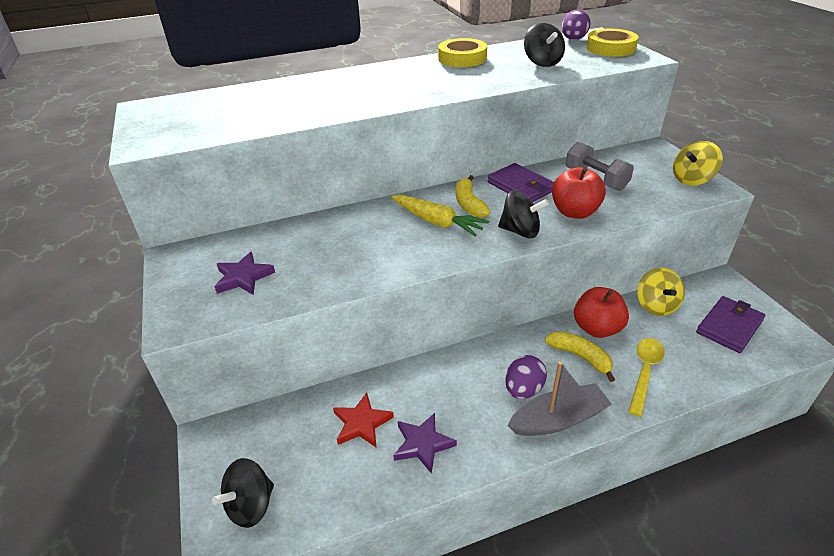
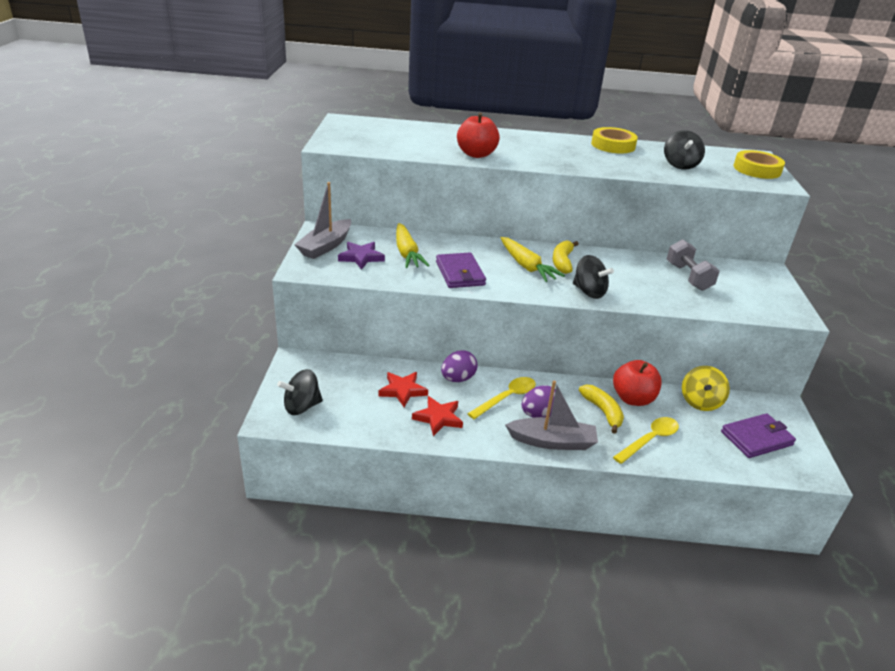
camera: 20 degrees right, 5 degrees down
purple star [393,413,457,474] -> red star [412,396,463,436]
purple wallet [488,163,554,202] -> purple wallet moved to [436,253,486,288]
red apple [552,167,606,219] -> red apple moved to [457,113,500,158]
purple egg [562,9,591,40] -> purple egg moved to [441,350,477,382]
yellow spinning top [673,141,723,186] -> none
none -> grey boat [294,182,351,259]
none -> yellow carrot [396,223,430,268]
none -> yellow spoon [467,377,536,419]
* * * *
## Work task
Please give back all the records above word for word, with no pictures included.

## Output of the task
camera: 20 degrees right, 5 degrees down
purple star [393,413,457,474] -> red star [412,396,463,436]
purple wallet [488,163,554,202] -> purple wallet moved to [436,253,486,288]
red apple [552,167,606,219] -> red apple moved to [457,113,500,158]
purple egg [562,9,591,40] -> purple egg moved to [441,350,477,382]
yellow spinning top [673,141,723,186] -> none
none -> grey boat [294,182,351,259]
none -> yellow carrot [396,223,430,268]
none -> yellow spoon [467,377,536,419]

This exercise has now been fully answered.